• _Exercise_
Return every line from the records below in which the word "black" is found.

• _Records_

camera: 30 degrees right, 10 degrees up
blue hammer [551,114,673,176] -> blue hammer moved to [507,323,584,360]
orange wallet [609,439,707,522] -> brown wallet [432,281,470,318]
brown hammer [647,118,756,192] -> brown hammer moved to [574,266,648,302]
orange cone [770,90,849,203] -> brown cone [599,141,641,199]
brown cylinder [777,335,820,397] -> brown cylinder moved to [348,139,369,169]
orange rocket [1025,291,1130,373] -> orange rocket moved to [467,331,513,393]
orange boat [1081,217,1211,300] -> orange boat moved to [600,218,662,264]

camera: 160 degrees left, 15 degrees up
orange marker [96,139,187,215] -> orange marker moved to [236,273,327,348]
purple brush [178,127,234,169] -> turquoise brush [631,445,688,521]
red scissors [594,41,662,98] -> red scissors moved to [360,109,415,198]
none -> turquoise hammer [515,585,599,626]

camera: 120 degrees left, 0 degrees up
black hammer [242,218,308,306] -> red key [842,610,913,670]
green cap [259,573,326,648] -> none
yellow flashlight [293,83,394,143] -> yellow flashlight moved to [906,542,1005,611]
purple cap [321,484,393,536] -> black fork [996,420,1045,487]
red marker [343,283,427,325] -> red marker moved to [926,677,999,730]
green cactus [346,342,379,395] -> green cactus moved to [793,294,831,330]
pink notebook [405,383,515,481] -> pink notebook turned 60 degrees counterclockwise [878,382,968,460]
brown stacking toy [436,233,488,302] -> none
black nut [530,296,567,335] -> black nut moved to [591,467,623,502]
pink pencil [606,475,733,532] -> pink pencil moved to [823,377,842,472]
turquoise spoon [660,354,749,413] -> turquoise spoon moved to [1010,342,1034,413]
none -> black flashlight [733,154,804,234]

• _Task answer_
black hammer [242,218,308,306] -> red key [842,610,913,670]
purple cap [321,484,393,536] -> black fork [996,420,1045,487]
black nut [530,296,567,335] -> black nut moved to [591,467,623,502]
none -> black flashlight [733,154,804,234]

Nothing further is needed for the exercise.